··· EXERCISE DATA ···

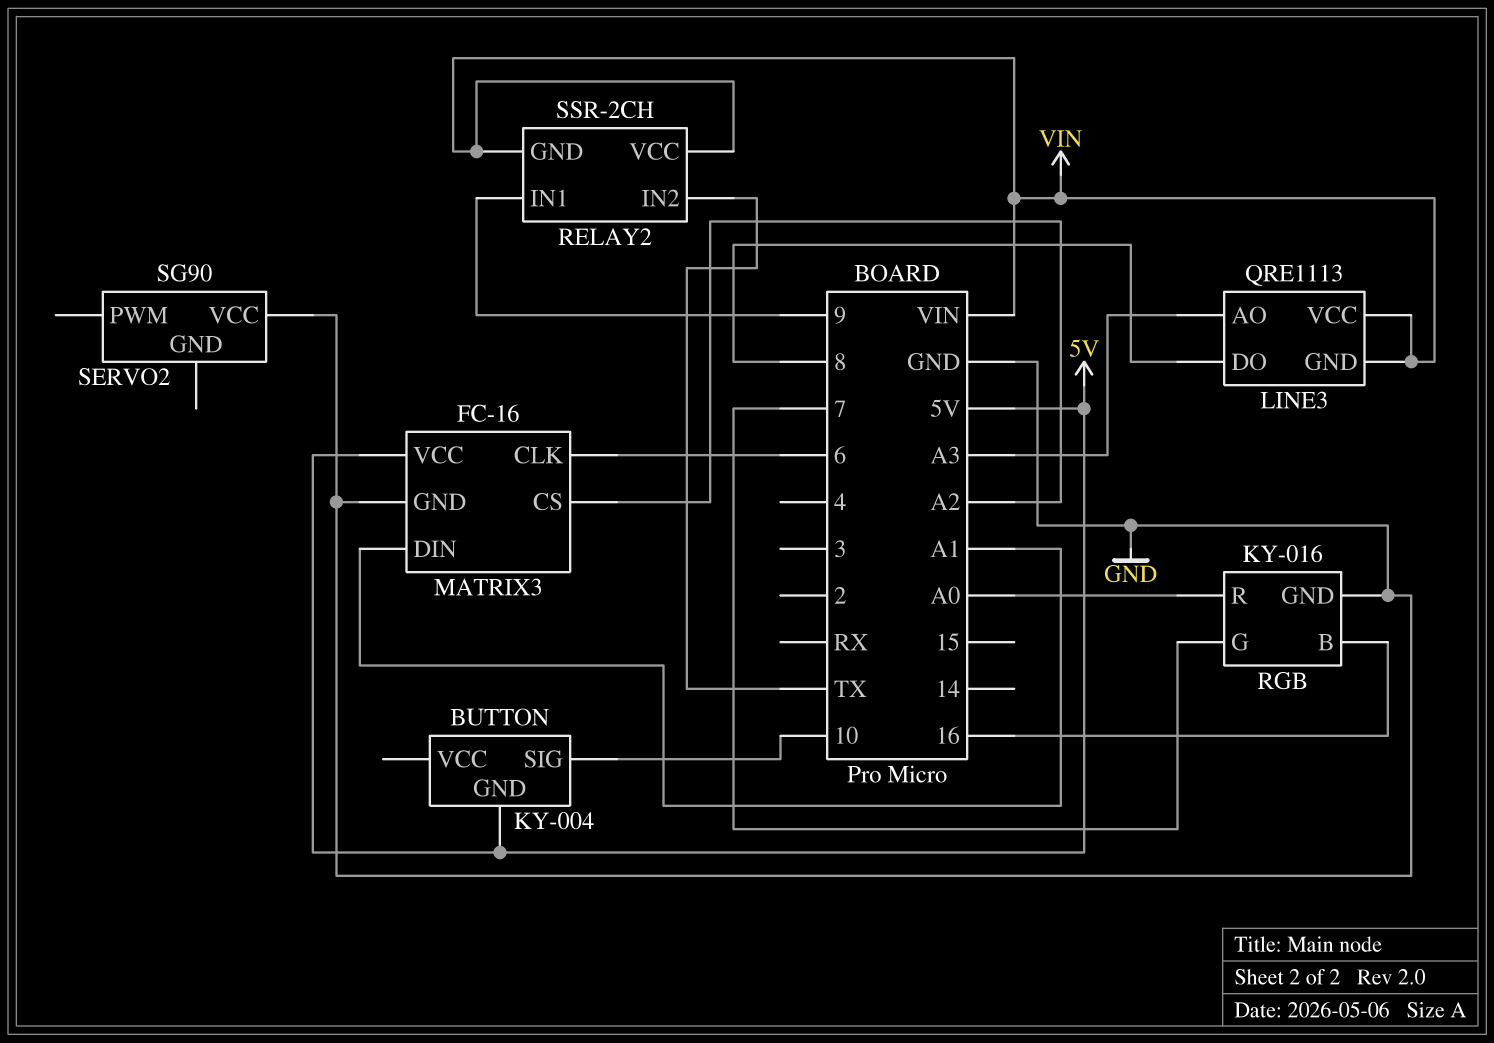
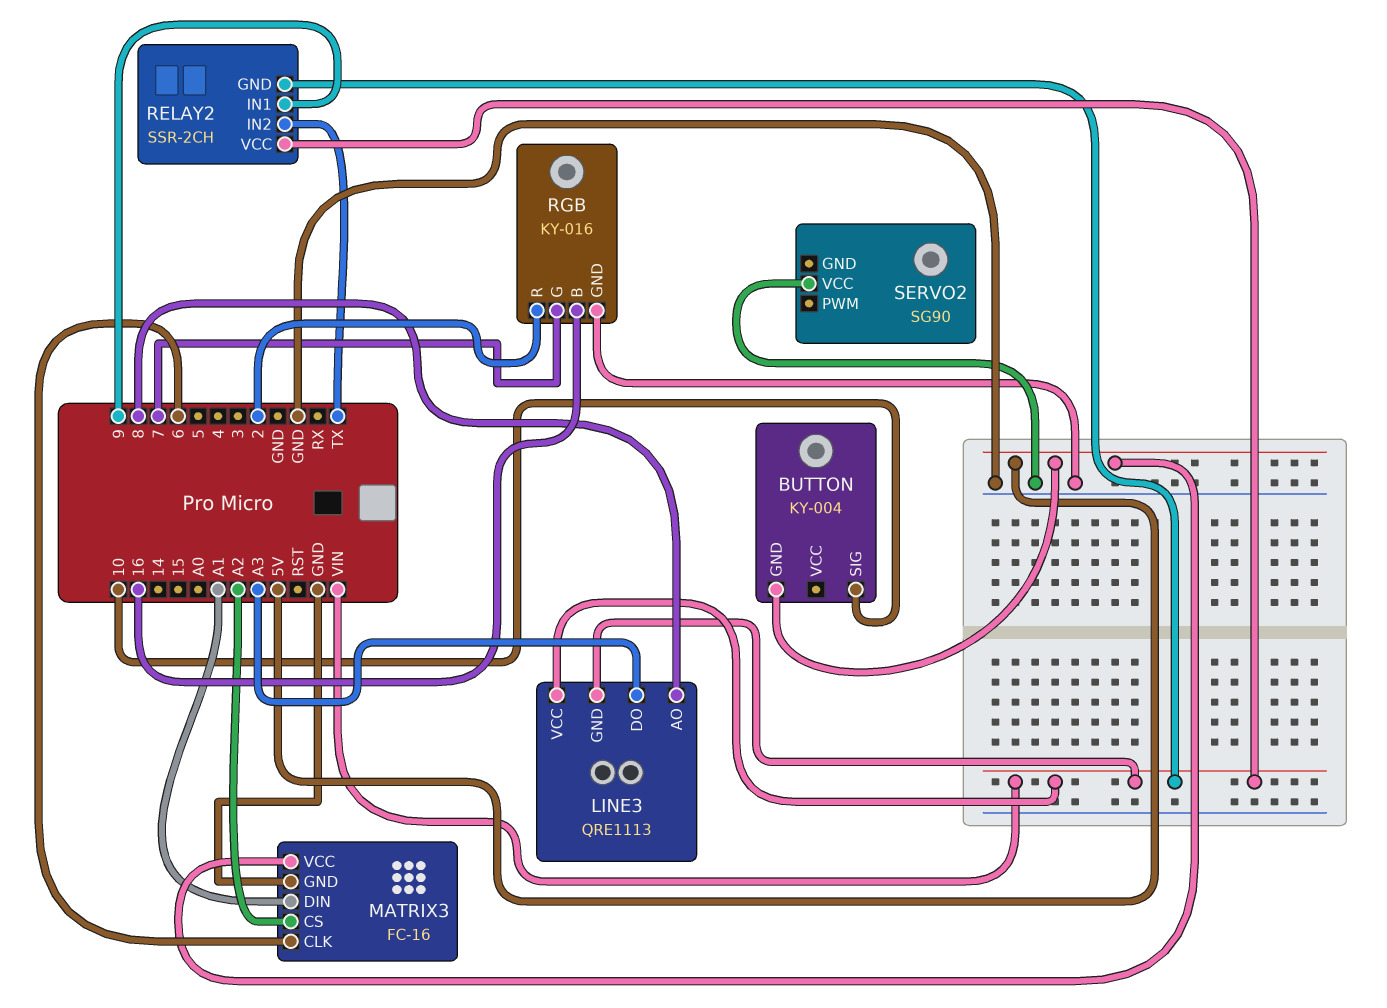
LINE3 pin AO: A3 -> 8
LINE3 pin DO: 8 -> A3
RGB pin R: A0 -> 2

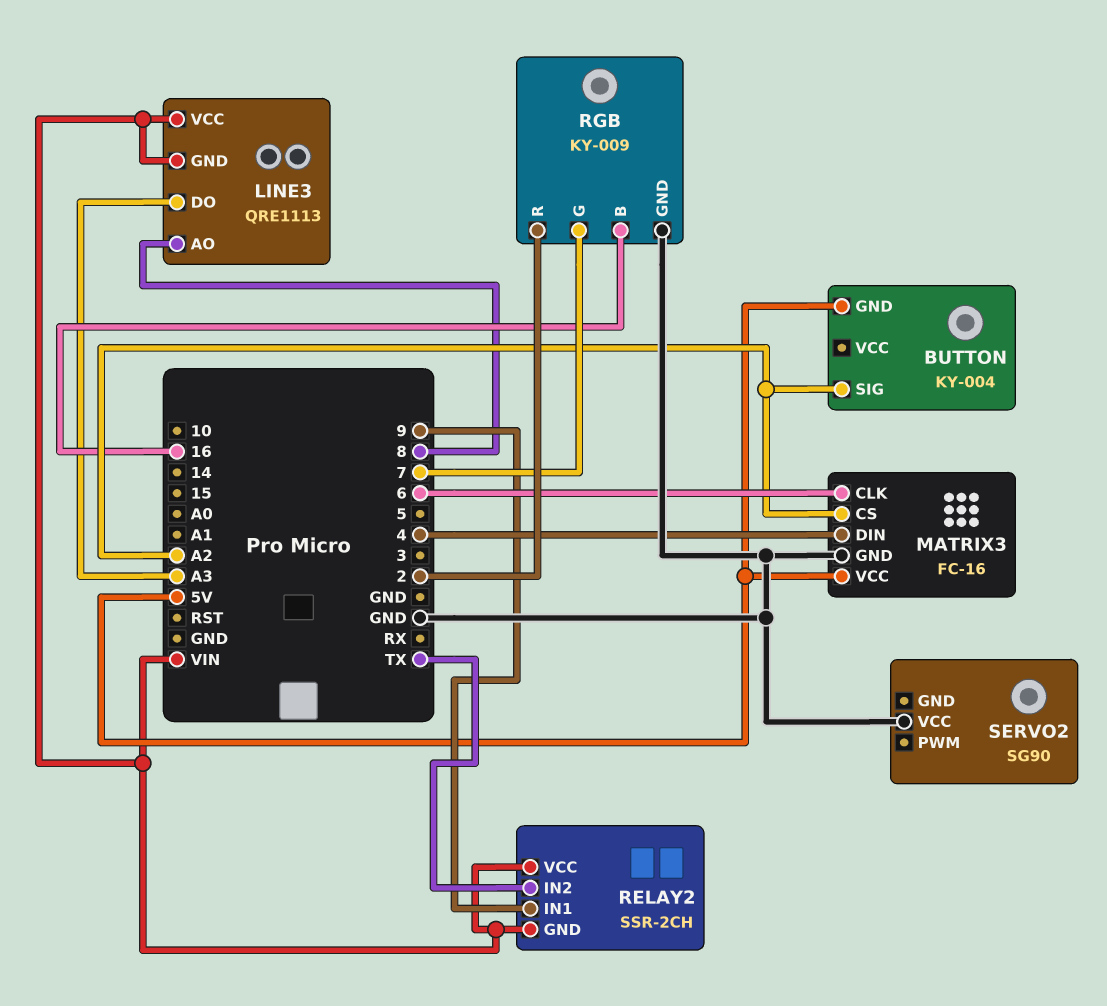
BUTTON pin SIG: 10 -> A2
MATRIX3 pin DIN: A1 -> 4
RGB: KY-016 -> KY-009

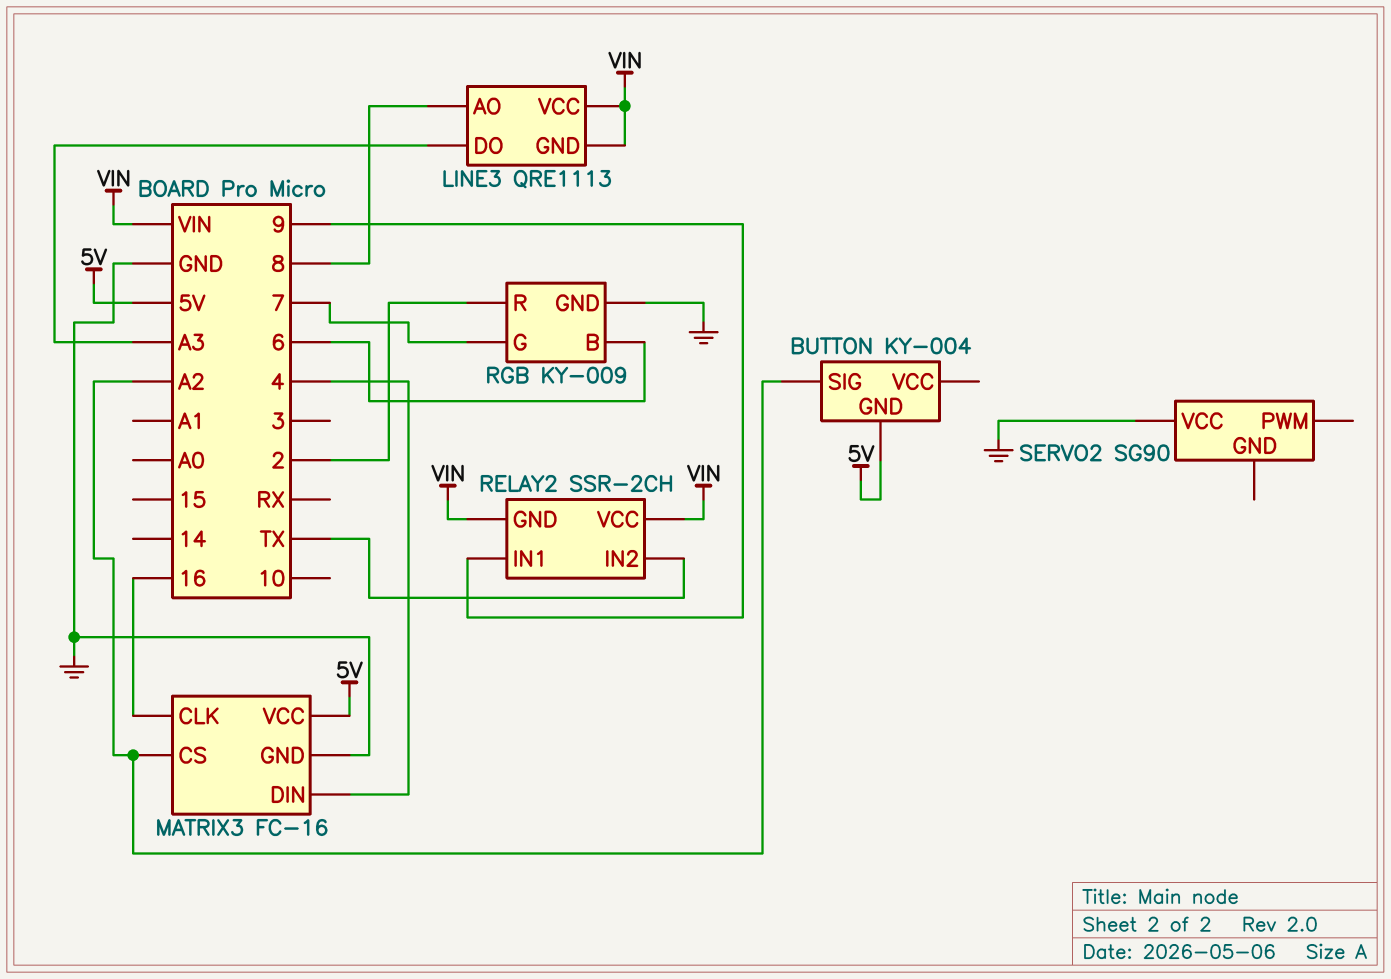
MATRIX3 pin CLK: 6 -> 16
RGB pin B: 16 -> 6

···

Return every entry above word for word, and include no images.

[EXERCISE RESULT]:
LINE3 pin AO: A3 -> 8
LINE3 pin DO: 8 -> A3
RGB pin R: A0 -> 2

BUTTON pin SIG: 10 -> A2
MATRIX3 pin DIN: A1 -> 4
RGB: KY-016 -> KY-009

MATRIX3 pin CLK: 6 -> 16
RGB pin B: 16 -> 6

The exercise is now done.